[Closed vertex rings]
^^^^^^^^
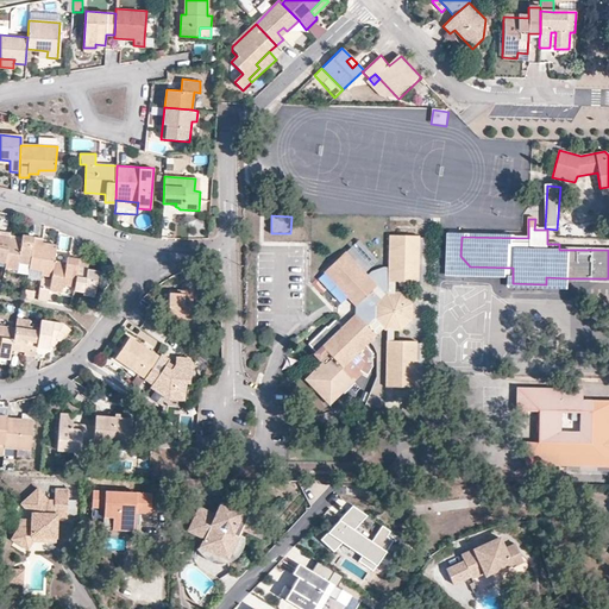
[(0,263),(5,265),(11,237),(11,236),(0,233),(0,263)]
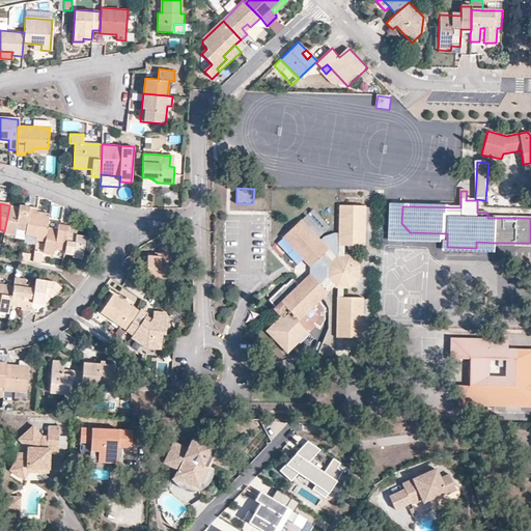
[(4,231),(4,232),(16,233),(16,235),(25,238),(31,205),(21,203),(20,208),(9,206),(4,231)]
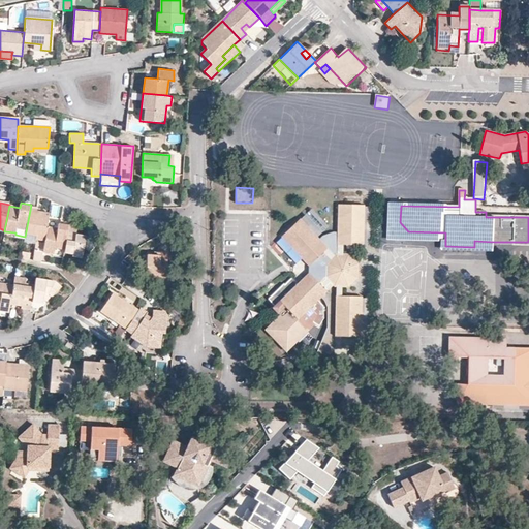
[(364,204),(339,203),(338,234),(332,234),(327,235),(321,240),(301,217),(281,235),(309,263),(311,261),(314,263),(313,271),(311,273),(309,271),(296,284),(289,277),(282,283),(281,283),(266,298),(272,305),(270,306),(275,312),(280,308),(284,312),(281,315),(287,321),(276,333),(286,344),(297,334),(297,335),(312,321),(318,328),(324,321),(325,304),(320,298),(334,285),(336,285),(334,335),(360,336),(362,296),(342,294),(342,285),(347,285),(358,276),(359,262),(350,252),(343,252),(344,243),(363,243),(364,204)]
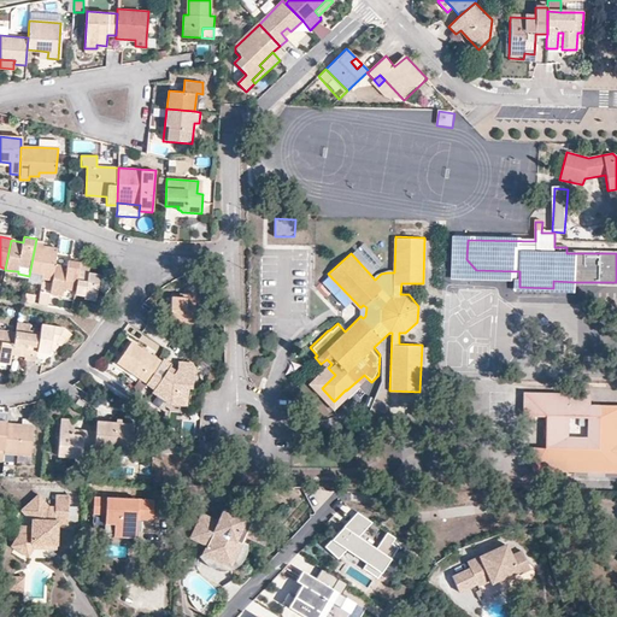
[(29,276),(29,278),(42,281),(43,276),(53,278),(56,263),(58,251),(59,247),(48,245),(48,250),(43,248),(45,245),(45,240),(36,239),(29,276)]
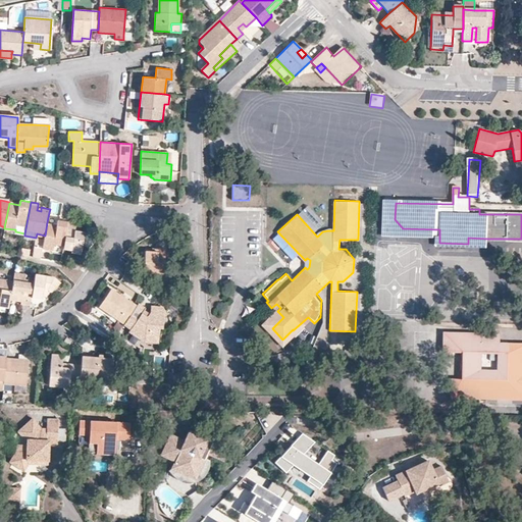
[(395,219),(396,203),(383,203),(382,238),(436,239),(435,247),(487,248),(487,239),(468,238),(468,244),(439,243),(439,229),(403,228),(395,219)]
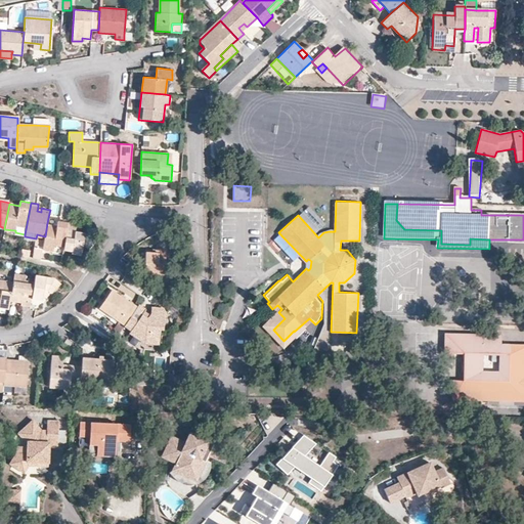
[(64,245),(69,222),(58,220),(58,224),(47,223),(45,236),(43,247),(54,249),(55,244),(64,245)]
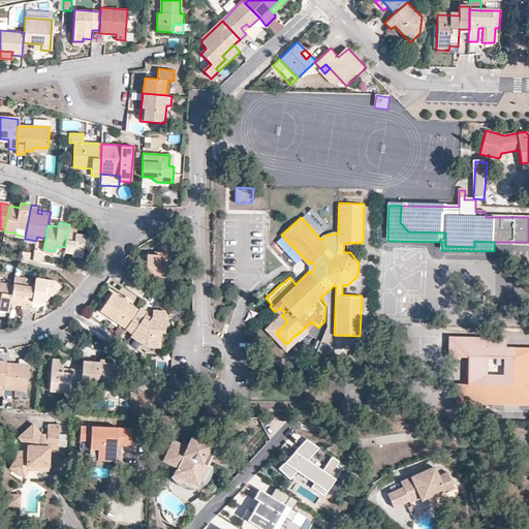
[(79,225),(69,224),(65,247),(65,250),(74,251),(74,254),(85,255),(88,235),(78,232),(79,225)]
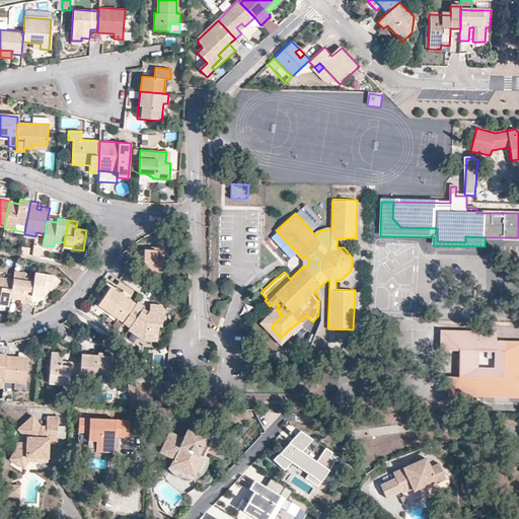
[(157,251),(152,251),(145,250),(143,272),(164,274),(166,247),(158,246),(157,251)]
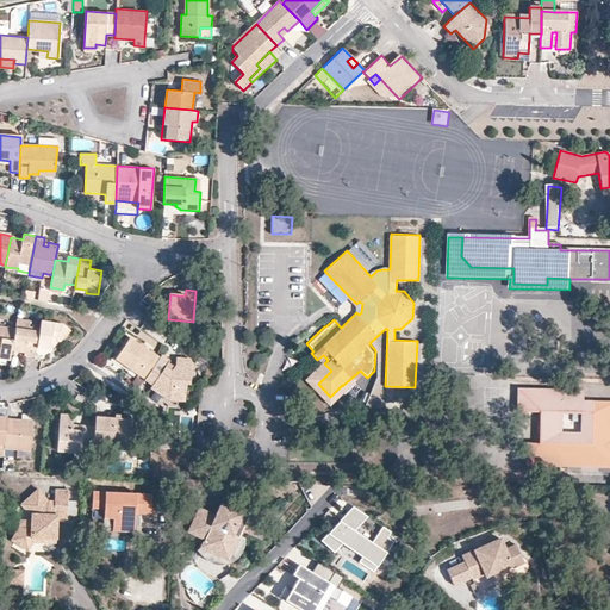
[(25,358),(36,359),(37,349),(41,330),(31,329),(31,323),(17,321),(16,331),(12,352),(22,354),(22,349),(26,349),(25,354),(25,358)]
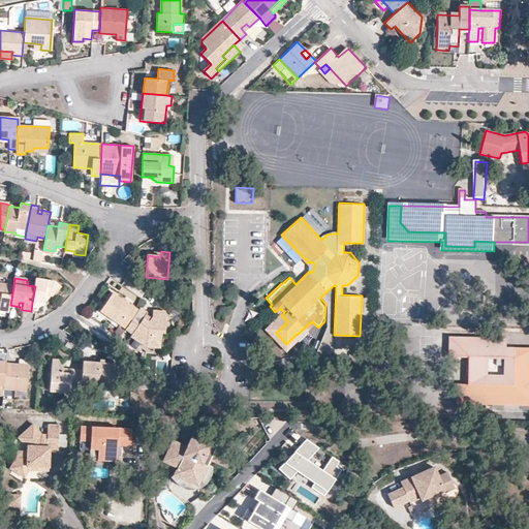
[(55,282),(36,279),(35,286),(32,303),(44,305),(44,302),(45,293),(50,294),(55,299),(63,287),(55,282)]
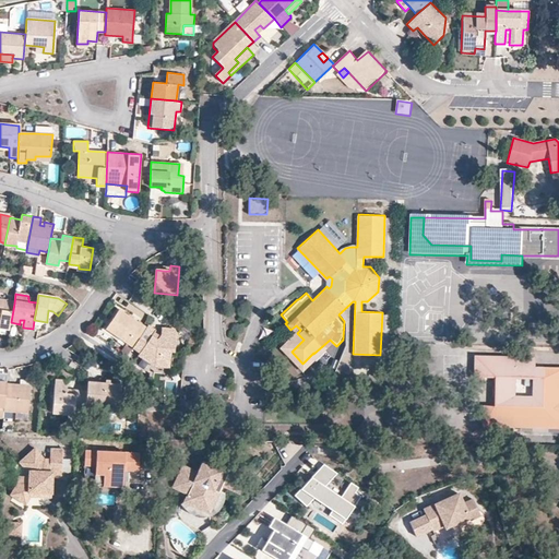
[(0,330),(10,332),(11,322),(14,304),(0,300),(0,330)]
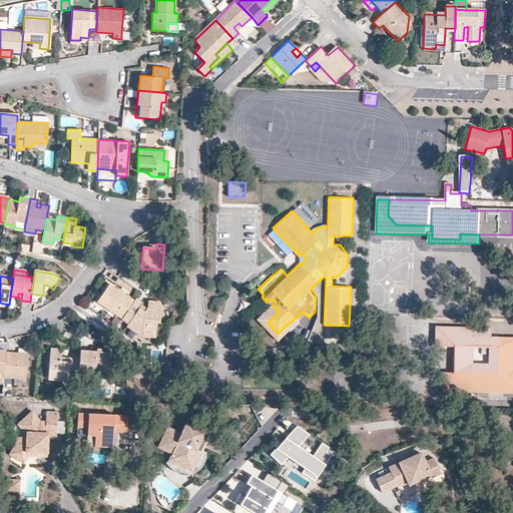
[(116,316),(122,319),(134,301),(109,283),(97,302),(116,316)]
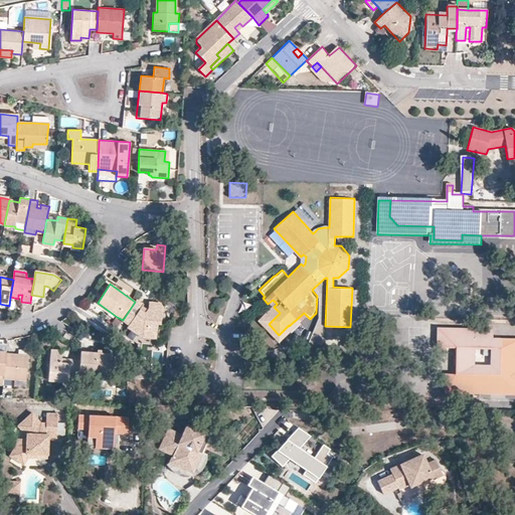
[(144,305),(137,300),(135,302),(123,320),(123,321),(130,326),(129,328),(144,338),(158,338),(159,324),(163,324),(164,306),(162,302),(149,303),(150,308),(148,311),(145,315),(140,311),(142,308),(144,305)]
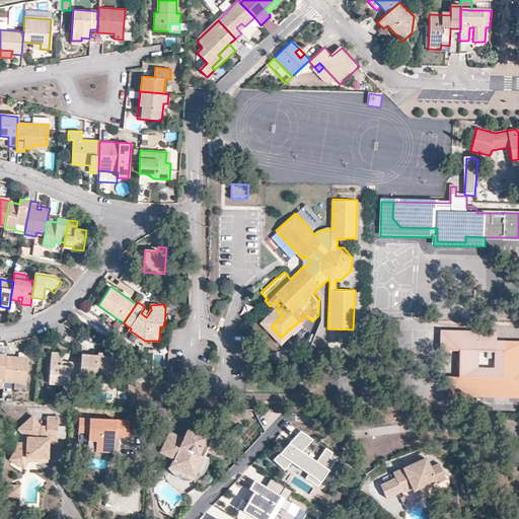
[(124,322),(118,319),(113,327),(119,331),(124,323),(124,322)]
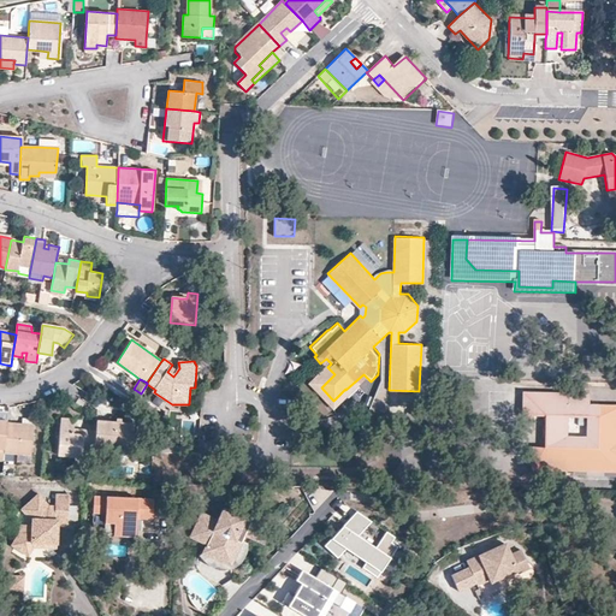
[(615,406),(588,406),(588,395),(522,392),(522,415),(544,416),(543,448),(532,446),(531,471),(615,472),(615,406)]
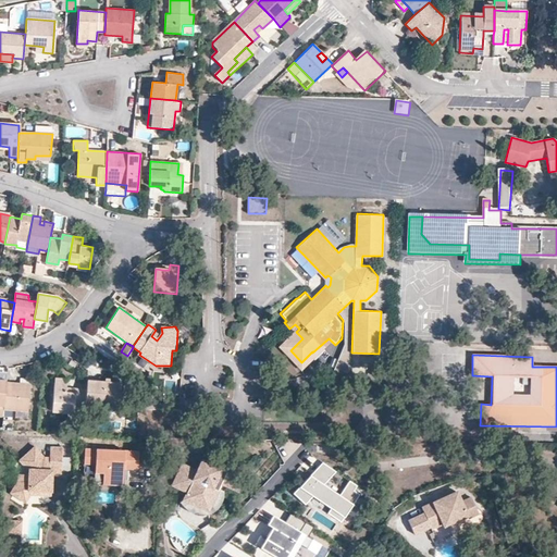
[(120,383),(87,381),(86,391),(85,404),(119,406),(120,383)]
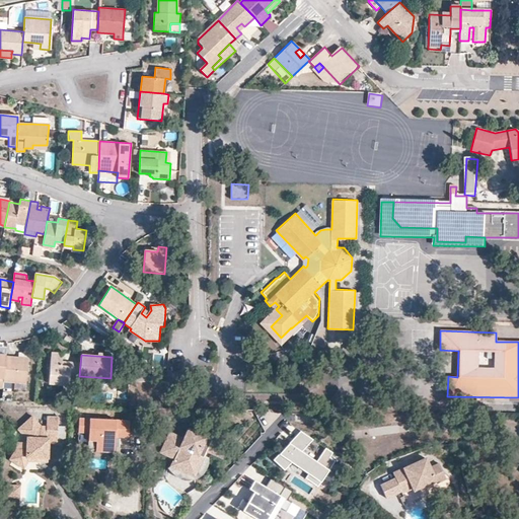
[(28,358),(5,356),(2,388),(10,389),(11,382),(15,383),(26,383),(28,358)]
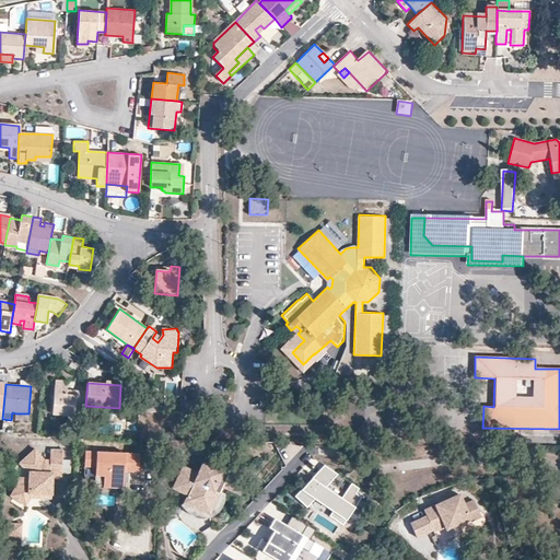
[(74,409),(85,410),(85,406),(86,393),(76,392),(76,397),(66,396),(66,391),(66,387),(55,386),(53,413),(74,416),(74,409)]
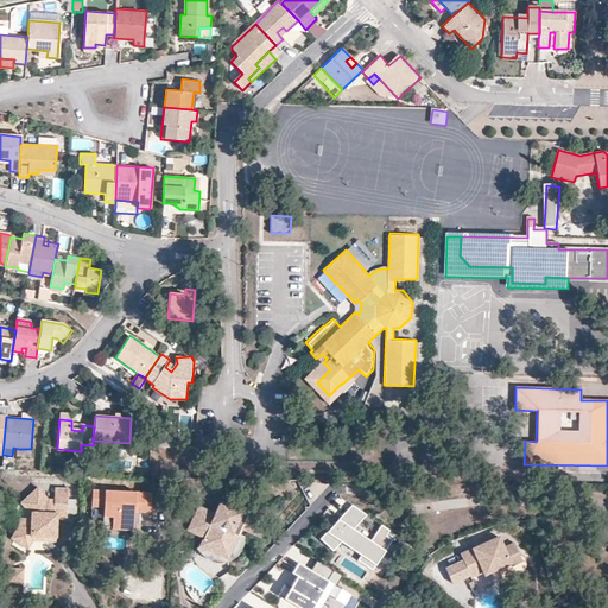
[(71,519),(73,488),(59,488),(58,499),(52,499),(42,488),(25,502),(35,513),(37,513),(36,519),(25,519),(25,526),(16,539),(19,542),(27,549),(36,538),(45,538),(45,533),(51,533),(51,530),(61,531),(61,519),(71,519)]
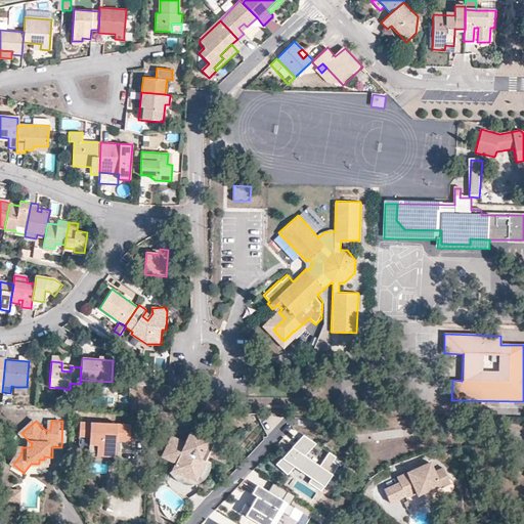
[(135,424),(84,423),(84,437),(94,437),(93,445),(101,445),(101,456),(115,456),(120,456),(121,437),(125,438),(125,441),(134,442),(135,424)]
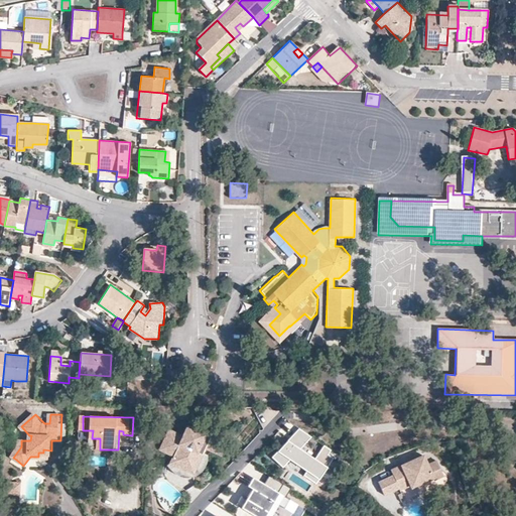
[(217,431),(212,429),(213,426),(212,423),(211,421),(209,420),(208,419),(205,418),(203,419),(201,419),(200,420),(198,422),(194,420),(186,435),(181,433),(179,432),(177,432),(176,432),(174,433),(172,433),(170,435),(169,436),(168,437),(167,438),(167,440),(166,443),(167,445),(168,448),(170,452),(172,453),(174,454),(176,455),(173,462),(197,473),(206,453),(209,447),(217,431)]
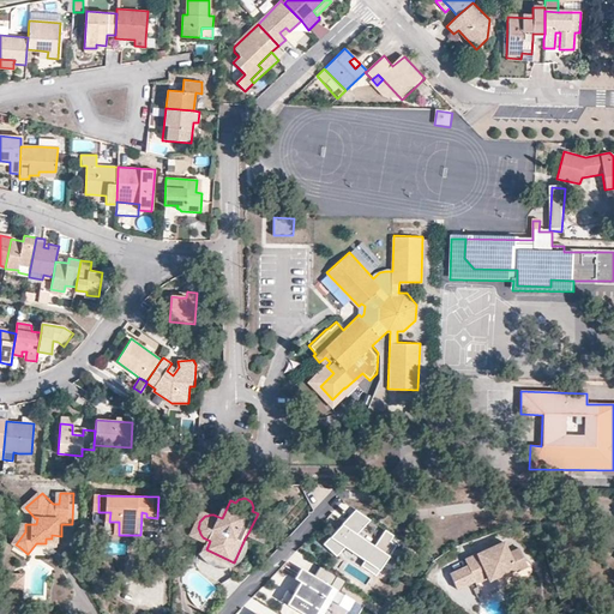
[(375,523),(353,507),(327,545),(341,553),(348,542),(369,557),(363,566),(377,575),(395,547),(389,543),(392,539),(381,531),(374,542),(366,537),(375,523)]
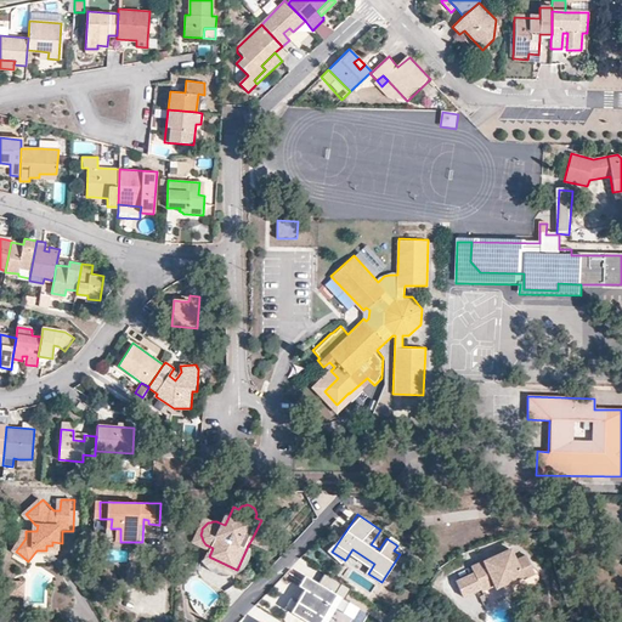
[(280,530),(261,520),(252,539),(270,549),(280,530)]
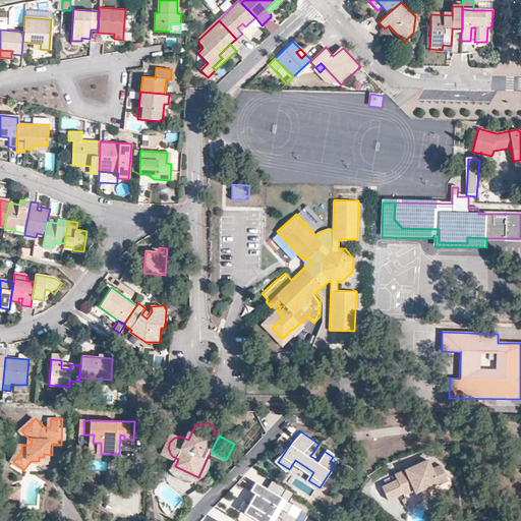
[(101,454),(101,443),(93,443),(93,453),(101,454)]
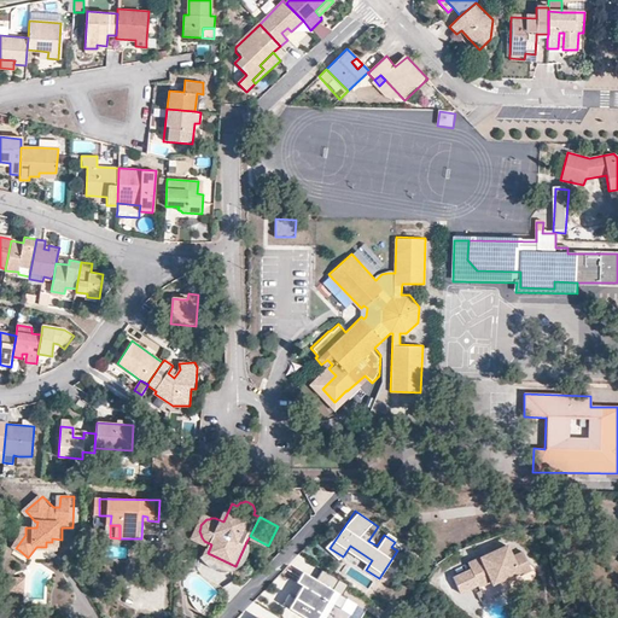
[(62,540),(52,538),(52,542),(46,542),(46,547),(36,547),(28,558),(33,560),(38,553),(39,552),(60,553),(62,540)]
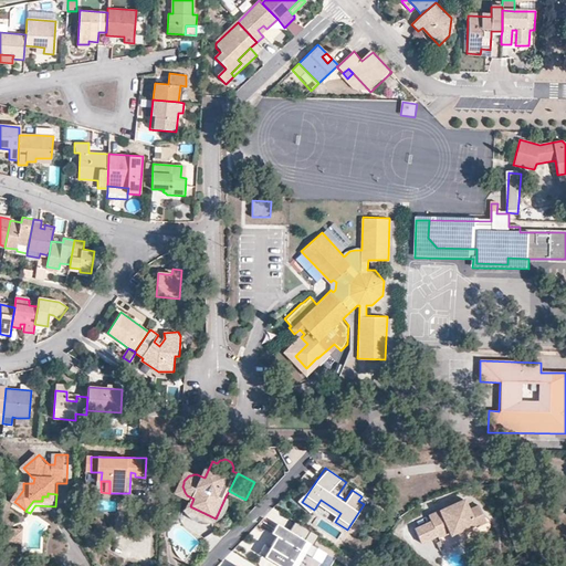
[(219,521),(231,500),(226,496),(216,519),(213,523),(219,521)]
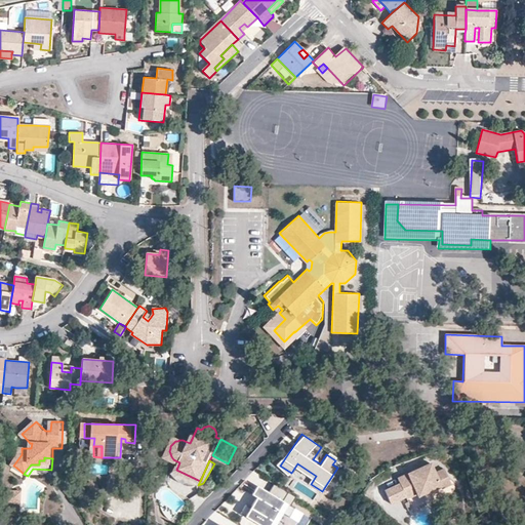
[(435,473),(430,462),(397,478),(399,483),(384,490),(390,503),(405,496),(406,498),(416,494),(417,496),(440,486),(435,473)]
^^^^^^^^
(What is required) Please copy the lines above exactly, starting at the line that holds "[(101,454),(101,443),(93,443),(93,453),(101,454)]" and ending at the line that holds "[(219,521),(231,500),(226,496),(216,519),(213,523),(219,521)]"; include both, but no pictures.

(Reply)
[(101,454),(101,443),(93,443),(93,453),(101,454)]
[(62,540),(52,538),(52,542),(46,542),(46,547),(36,547),(28,558),(33,560),(38,553),(39,552),(60,553),(62,540)]
[(219,521),(231,500),(226,496),(216,519),(213,523),(219,521)]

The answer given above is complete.